[INPUT RECORDS Boundary: Start]

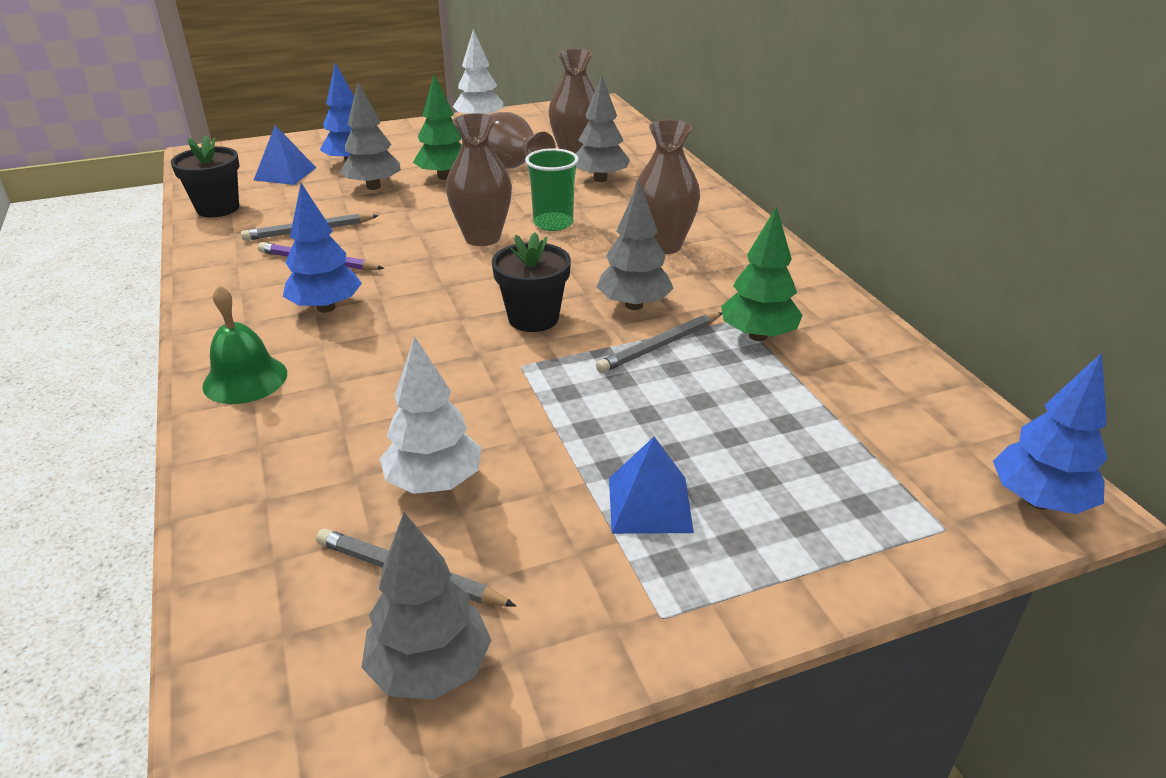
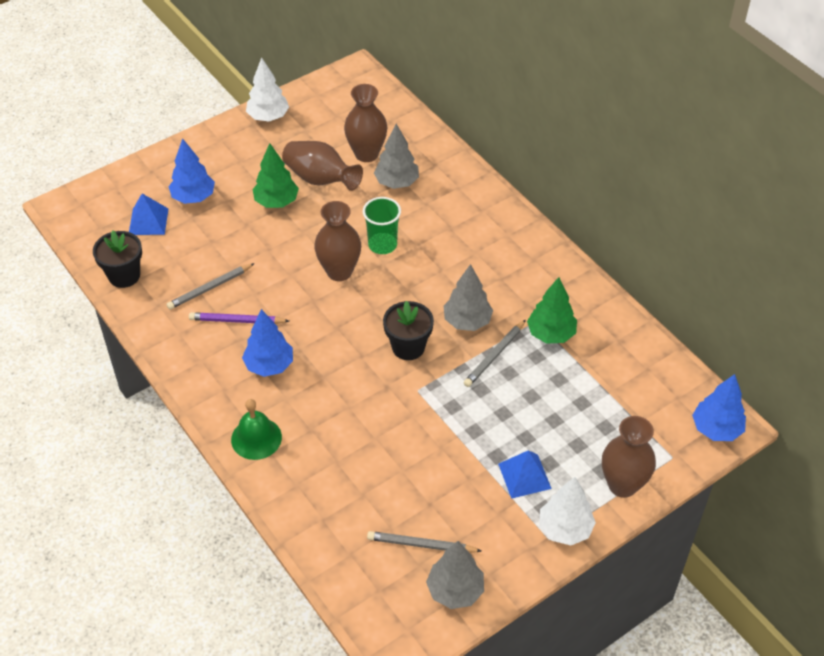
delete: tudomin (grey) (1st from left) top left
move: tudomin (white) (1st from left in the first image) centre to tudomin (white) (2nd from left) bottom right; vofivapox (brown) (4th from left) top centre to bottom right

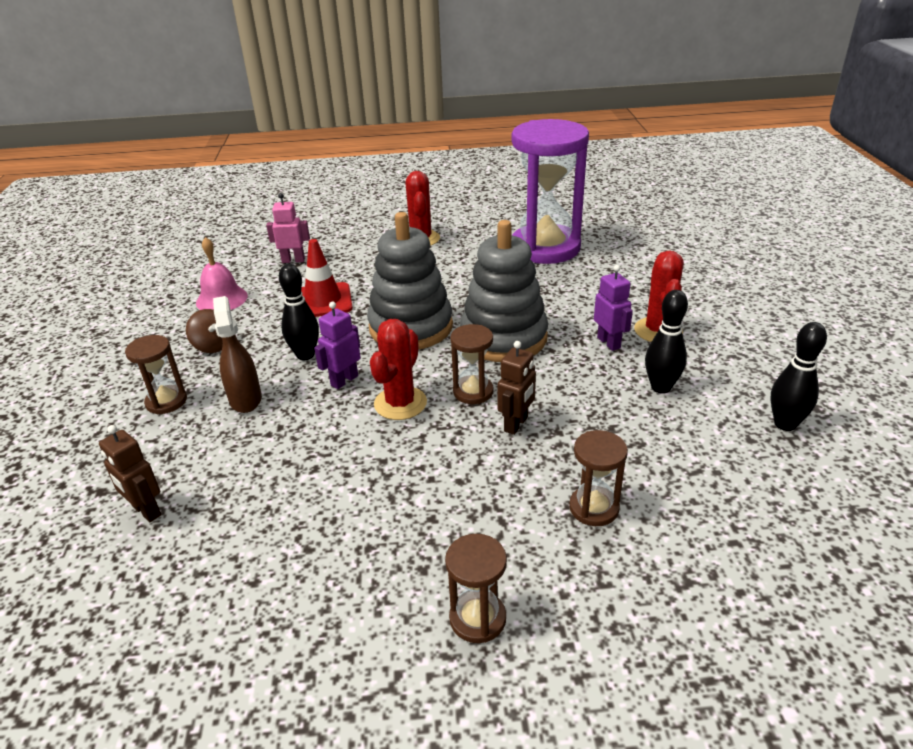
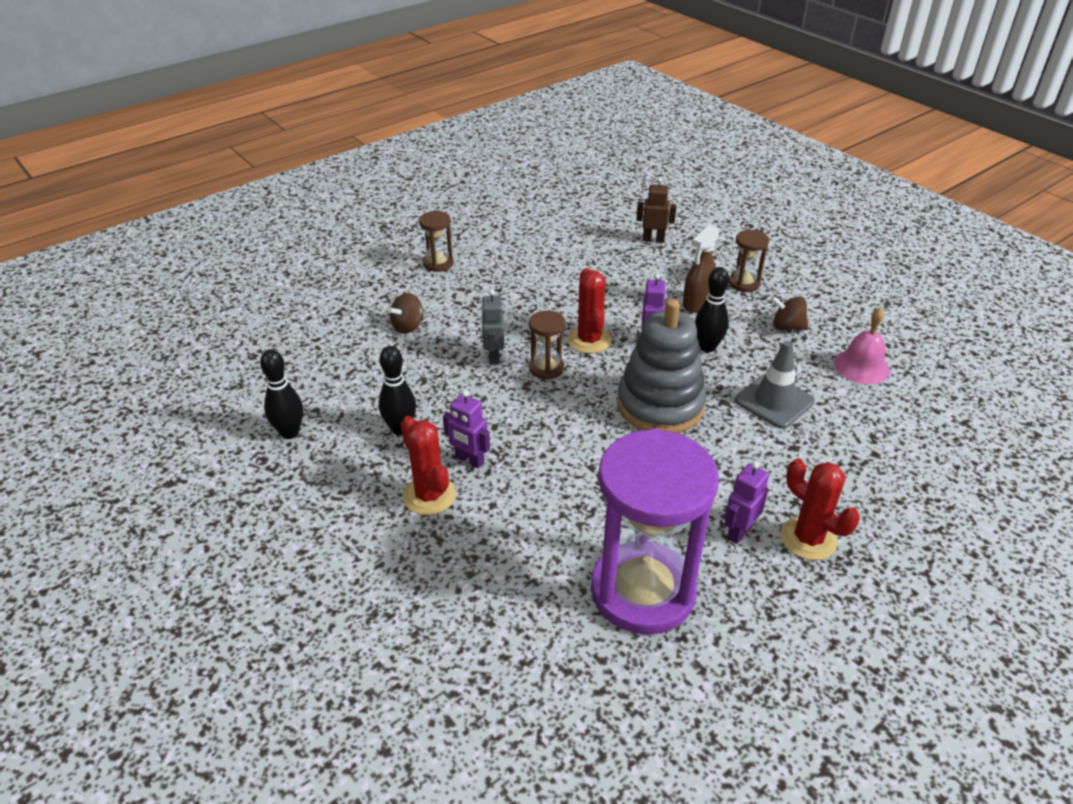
delete: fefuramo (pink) top left; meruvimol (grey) (2nd from left) centre
insert: fefuramo (purple) (3rd from left) middle right
replace: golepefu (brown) (4th from left) centre to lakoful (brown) (1st from left) centre
recolor: fefuramo (brown) (2nd from left) centre to fefuramo (grey) centre; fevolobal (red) centre to fevolobal (grey) middle right
rotate: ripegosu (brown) middle left = centre 90 degrees clockwise

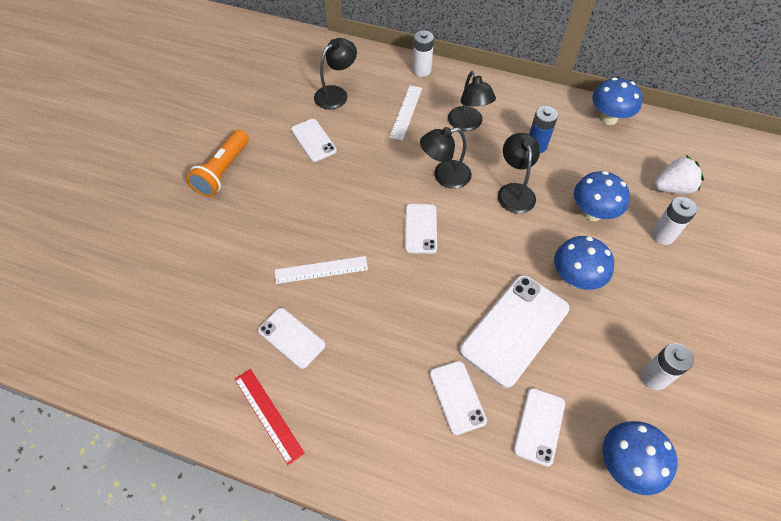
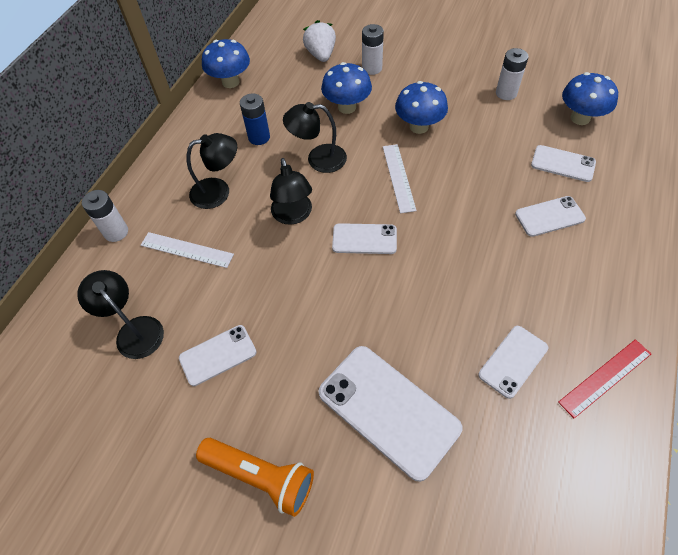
move: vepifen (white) (5th from left in the first image) centre to vepifen (white) (3rd from left) bottom centre; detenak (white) (1st from left in the first image) centre to detenak (white) (2nd from left) top centre

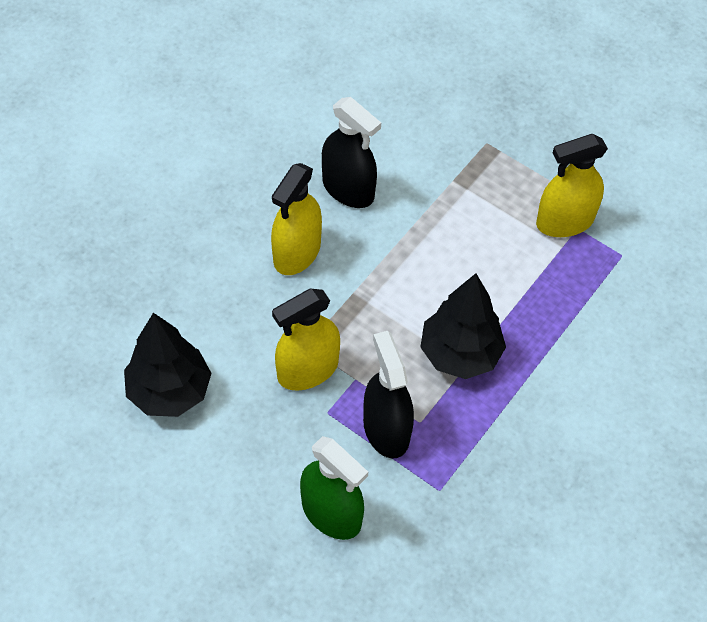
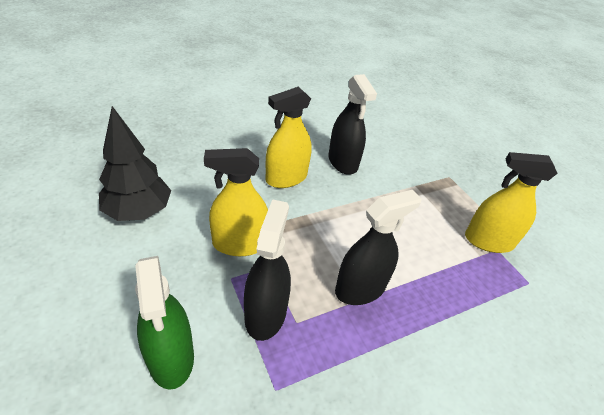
replace: tudomin (black) (2nd from left) centre to ripegosu (black) (3rd from left) centre

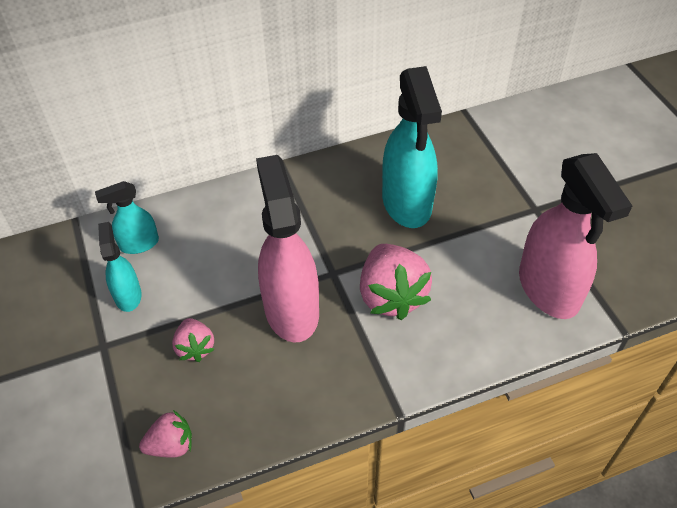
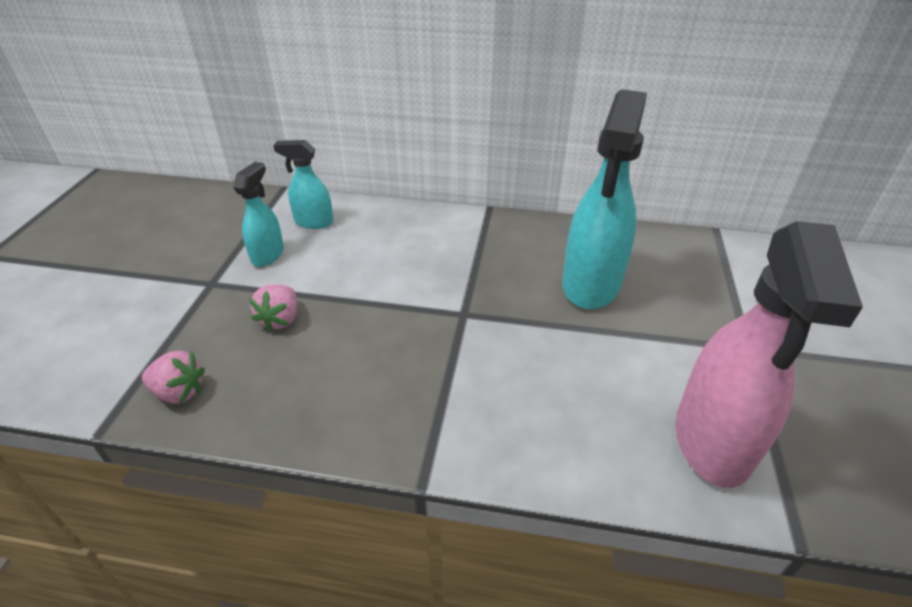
delete: ripegosu (pink) (1st from left) centre; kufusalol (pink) (3rd from left) centre

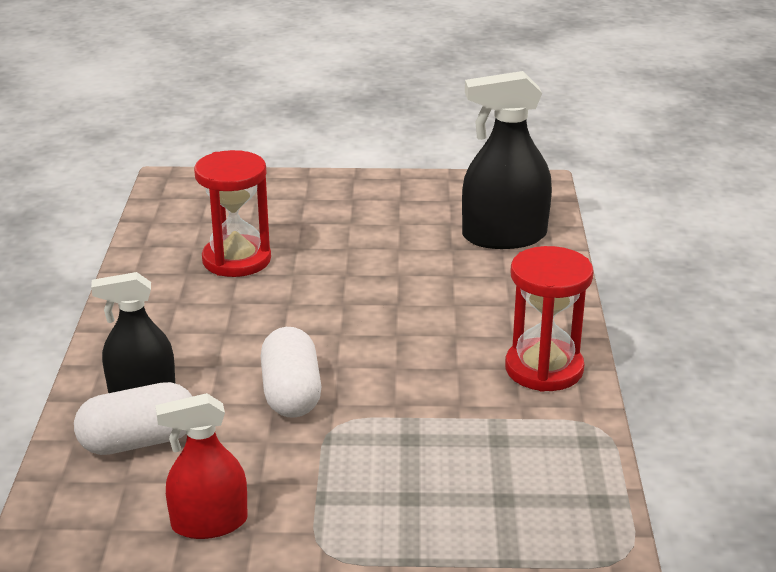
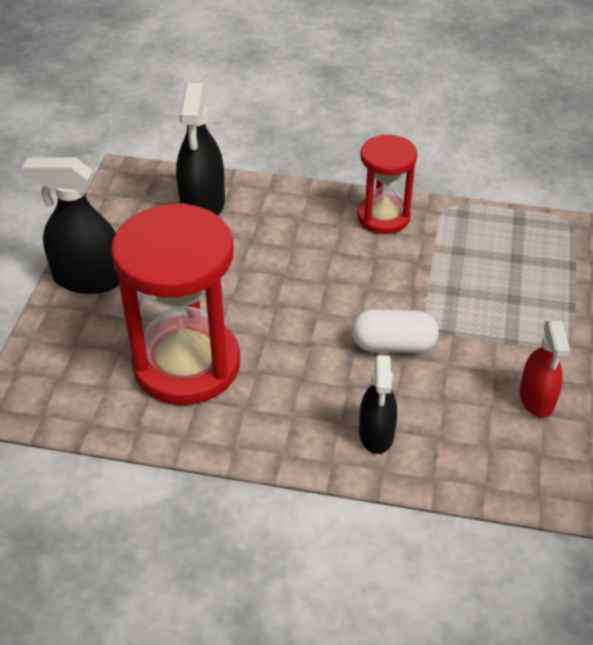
delete: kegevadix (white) (1st from left) bottom left
insert: ripegosu (black) (1st from left) middle left
resize: golepefu (red) (1st from left) middle left = middle left x1.75

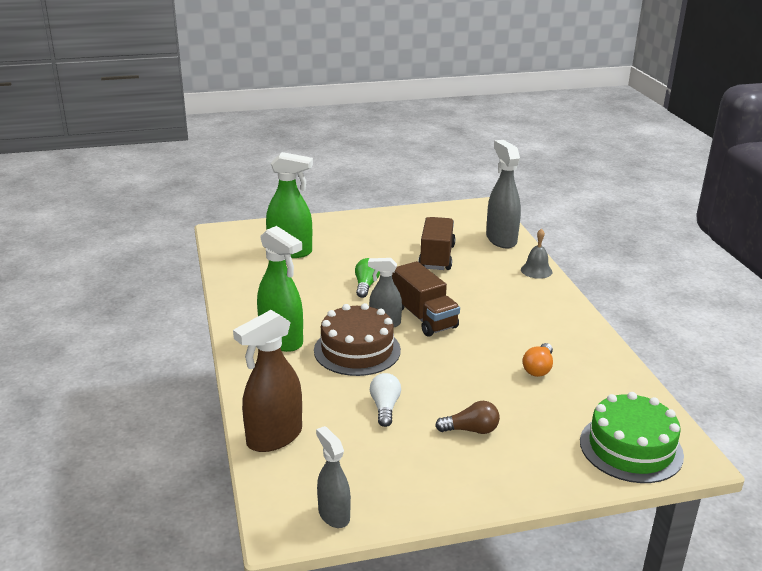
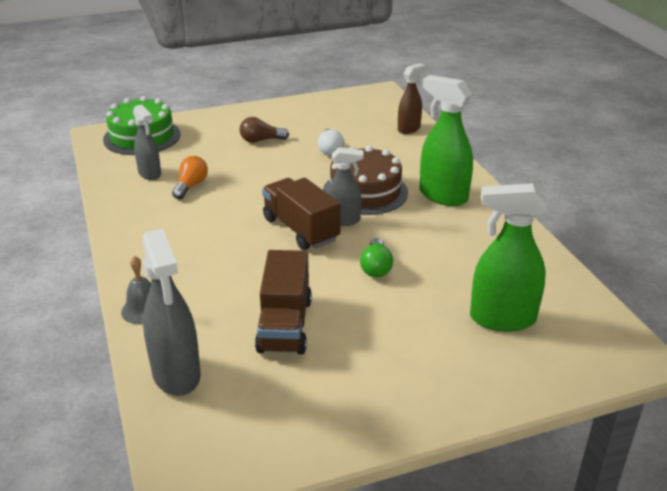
move: ripegosu (grey) (1st from left) bottom centre to top left
resize: ripegosu (brown) bottom centre = top centre x0.62

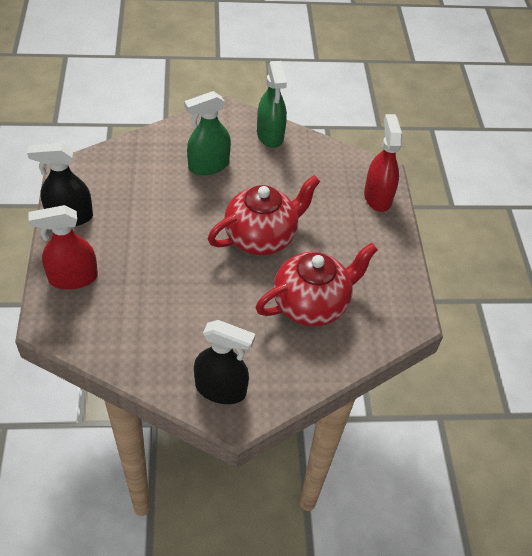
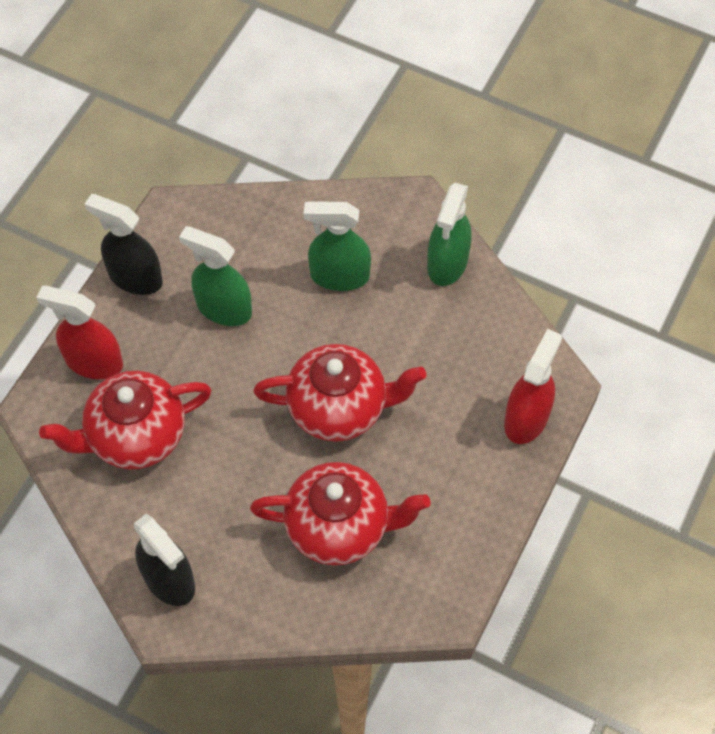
insert: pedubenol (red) (1st from left) middle left; ripegosu (green) (1st from left) middle left

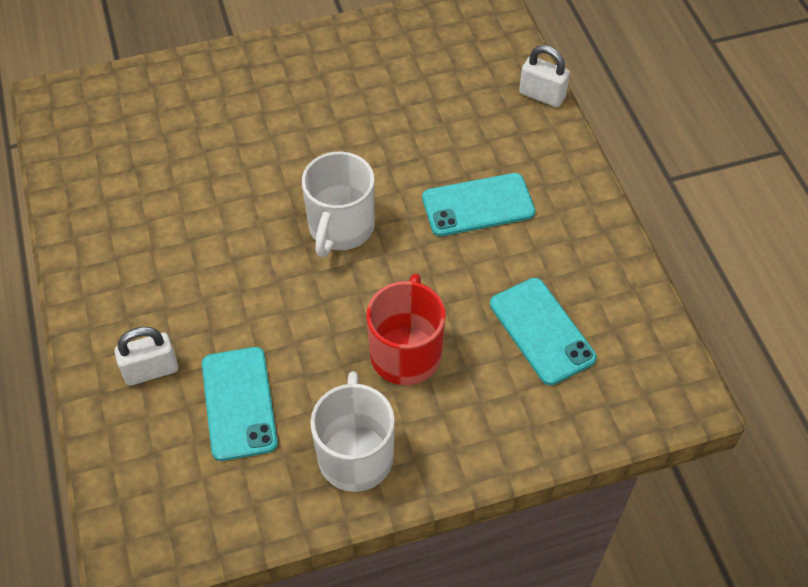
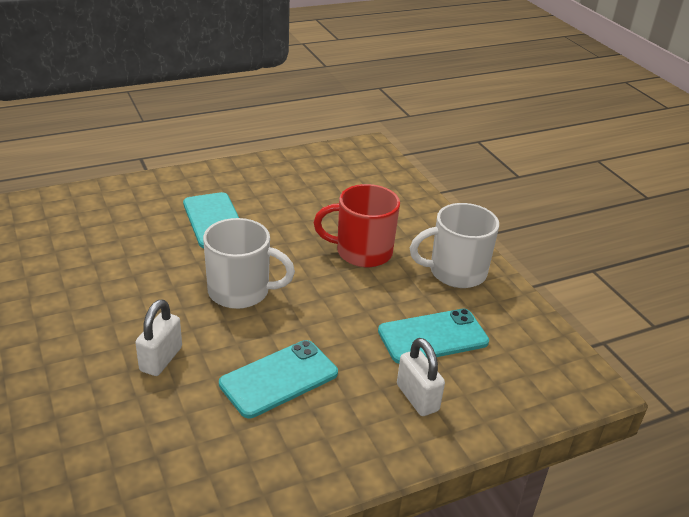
move: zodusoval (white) (2nd from left in the first image) top right to zodusoval (white) (1st from left) middle left; vepifen (turquoise) (3rd from left in the first image) middle right to vepifen (turquoise) (2nd from left) bottom centre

[INPUT RECORDS Boundary: End]

*EXERCISE*:
Repeat all of the entries above word for word and omit the pictures.

*EXERCISE ANSWER*:
delete: tudomin (grey) (1st from left) top left
move: tudomin (white) (1st from left in the first image) centre to tudomin (white) (2nd from left) bottom right; vofivapox (brown) (4th from left) top centre to bottom right

delete: fefuramo (pink) top left; meruvimol (grey) (2nd from left) centre
insert: fefuramo (purple) (3rd from left) middle right
replace: golepefu (brown) (4th from left) centre to lakoful (brown) (1st from left) centre
recolor: fefuramo (brown) (2nd from left) centre to fefuramo (grey) centre; fevolobal (red) centre to fevolobal (grey) middle right
rotate: ripegosu (brown) middle left = centre 90 degrees clockwise

move: vepifen (white) (5th from left in the first image) centre to vepifen (white) (3rd from left) bottom centre; detenak (white) (1st from left in the first image) centre to detenak (white) (2nd from left) top centre

replace: tudomin (black) (2nd from left) centre to ripegosu (black) (3rd from left) centre

delete: ripegosu (pink) (1st from left) centre; kufusalol (pink) (3rd from left) centre

delete: kegevadix (white) (1st from left) bottom left
insert: ripegosu (black) (1st from left) middle left
resize: golepefu (red) (1st from left) middle left = middle left x1.75

move: ripegosu (grey) (1st from left) bottom centre to top left
resize: ripegosu (brown) bottom centre = top centre x0.62

insert: pedubenol (red) (1st from left) middle left; ripegosu (green) (1st from left) middle left

move: zodusoval (white) (2nd from left in the first image) top right to zodusoval (white) (1st from left) middle left; vepifen (turquoise) (3rd from left in the first image) middle right to vepifen (turquoise) (2nd from left) bottom centre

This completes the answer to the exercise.